BEGIN Data listing
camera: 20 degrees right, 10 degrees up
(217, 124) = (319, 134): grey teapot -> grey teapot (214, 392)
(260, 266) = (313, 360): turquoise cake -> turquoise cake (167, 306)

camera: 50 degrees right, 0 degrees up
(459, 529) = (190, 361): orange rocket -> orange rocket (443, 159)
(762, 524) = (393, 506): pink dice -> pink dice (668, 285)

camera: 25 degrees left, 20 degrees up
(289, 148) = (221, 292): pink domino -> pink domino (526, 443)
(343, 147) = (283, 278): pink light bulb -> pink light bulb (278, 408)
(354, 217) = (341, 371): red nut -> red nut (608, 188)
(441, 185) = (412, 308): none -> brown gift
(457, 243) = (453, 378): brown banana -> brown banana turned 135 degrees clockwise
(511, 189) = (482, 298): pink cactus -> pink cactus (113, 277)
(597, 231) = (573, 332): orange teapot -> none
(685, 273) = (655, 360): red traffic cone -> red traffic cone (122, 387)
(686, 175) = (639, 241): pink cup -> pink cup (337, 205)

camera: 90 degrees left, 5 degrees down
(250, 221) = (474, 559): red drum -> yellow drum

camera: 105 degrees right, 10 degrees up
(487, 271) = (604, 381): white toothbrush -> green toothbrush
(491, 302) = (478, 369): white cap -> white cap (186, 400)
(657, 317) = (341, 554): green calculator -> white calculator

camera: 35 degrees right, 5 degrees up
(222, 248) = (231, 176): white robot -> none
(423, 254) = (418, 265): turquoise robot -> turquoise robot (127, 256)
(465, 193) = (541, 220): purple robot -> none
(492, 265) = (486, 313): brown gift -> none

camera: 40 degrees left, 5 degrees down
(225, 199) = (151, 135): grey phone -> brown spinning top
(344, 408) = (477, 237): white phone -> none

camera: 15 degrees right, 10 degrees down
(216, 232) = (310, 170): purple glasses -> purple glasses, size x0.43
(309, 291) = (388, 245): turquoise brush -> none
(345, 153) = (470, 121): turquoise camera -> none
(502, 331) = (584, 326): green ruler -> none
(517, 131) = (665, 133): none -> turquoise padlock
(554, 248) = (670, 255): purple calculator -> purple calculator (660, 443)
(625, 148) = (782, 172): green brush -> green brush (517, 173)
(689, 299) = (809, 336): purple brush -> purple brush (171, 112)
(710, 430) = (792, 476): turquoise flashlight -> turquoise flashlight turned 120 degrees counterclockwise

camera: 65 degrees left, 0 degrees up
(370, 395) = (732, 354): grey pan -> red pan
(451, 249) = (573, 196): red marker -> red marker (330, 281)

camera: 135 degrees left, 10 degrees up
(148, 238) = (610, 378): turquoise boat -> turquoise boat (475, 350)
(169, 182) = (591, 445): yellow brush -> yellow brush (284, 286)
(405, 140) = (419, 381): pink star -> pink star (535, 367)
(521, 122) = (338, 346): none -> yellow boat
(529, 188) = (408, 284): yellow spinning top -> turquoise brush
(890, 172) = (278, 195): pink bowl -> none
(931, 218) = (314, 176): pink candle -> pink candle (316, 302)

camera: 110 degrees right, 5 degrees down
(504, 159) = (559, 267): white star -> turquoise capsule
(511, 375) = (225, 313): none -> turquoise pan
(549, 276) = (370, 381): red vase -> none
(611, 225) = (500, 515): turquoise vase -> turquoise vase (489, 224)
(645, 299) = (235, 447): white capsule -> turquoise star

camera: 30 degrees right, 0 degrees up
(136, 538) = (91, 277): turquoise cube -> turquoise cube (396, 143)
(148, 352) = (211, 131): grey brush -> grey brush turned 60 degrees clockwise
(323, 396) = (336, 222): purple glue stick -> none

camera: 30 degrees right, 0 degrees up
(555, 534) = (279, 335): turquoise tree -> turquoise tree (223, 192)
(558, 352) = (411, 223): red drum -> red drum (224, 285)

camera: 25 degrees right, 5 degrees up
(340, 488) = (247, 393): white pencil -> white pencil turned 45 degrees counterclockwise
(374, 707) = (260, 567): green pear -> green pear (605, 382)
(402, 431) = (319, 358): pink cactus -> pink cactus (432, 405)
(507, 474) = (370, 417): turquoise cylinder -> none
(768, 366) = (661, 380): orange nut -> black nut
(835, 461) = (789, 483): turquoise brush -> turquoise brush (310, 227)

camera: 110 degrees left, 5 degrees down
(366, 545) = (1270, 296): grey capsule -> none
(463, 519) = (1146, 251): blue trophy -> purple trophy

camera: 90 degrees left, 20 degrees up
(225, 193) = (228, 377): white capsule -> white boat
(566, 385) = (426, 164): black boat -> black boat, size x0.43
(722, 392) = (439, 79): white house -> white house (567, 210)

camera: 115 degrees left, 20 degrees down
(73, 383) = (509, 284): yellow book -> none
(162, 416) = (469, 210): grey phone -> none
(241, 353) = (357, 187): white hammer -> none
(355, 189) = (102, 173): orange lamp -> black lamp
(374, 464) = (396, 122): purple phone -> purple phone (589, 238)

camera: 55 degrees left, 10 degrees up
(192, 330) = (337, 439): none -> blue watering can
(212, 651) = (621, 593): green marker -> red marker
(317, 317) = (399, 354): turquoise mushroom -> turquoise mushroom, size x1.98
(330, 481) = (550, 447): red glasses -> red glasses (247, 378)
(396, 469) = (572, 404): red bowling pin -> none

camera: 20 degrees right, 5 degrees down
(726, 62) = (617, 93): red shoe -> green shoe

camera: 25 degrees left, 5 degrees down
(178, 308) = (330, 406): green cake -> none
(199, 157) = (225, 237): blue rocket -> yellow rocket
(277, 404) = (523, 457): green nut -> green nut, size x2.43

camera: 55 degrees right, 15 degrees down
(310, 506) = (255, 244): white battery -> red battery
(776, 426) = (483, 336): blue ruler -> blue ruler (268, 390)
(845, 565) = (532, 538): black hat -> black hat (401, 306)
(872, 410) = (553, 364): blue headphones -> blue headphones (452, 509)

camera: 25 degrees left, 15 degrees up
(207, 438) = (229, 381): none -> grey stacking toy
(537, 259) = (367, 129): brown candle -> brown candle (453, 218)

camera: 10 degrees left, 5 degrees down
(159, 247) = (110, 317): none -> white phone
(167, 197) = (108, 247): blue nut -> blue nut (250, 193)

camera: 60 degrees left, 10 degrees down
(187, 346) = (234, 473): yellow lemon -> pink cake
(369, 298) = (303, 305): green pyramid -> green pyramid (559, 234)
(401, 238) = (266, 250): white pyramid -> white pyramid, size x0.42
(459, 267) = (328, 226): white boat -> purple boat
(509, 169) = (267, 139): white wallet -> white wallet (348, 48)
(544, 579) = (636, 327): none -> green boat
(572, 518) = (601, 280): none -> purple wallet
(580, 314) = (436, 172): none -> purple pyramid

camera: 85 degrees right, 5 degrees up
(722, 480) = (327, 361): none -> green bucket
END Data listing
- [Task to carry out]:
Note which lines carry the word "wallet" in the material, then copy each of them.

- [Task solution]:
(509, 169) = (267, 139): white wallet -> white wallet (348, 48)
(572, 518) = (601, 280): none -> purple wallet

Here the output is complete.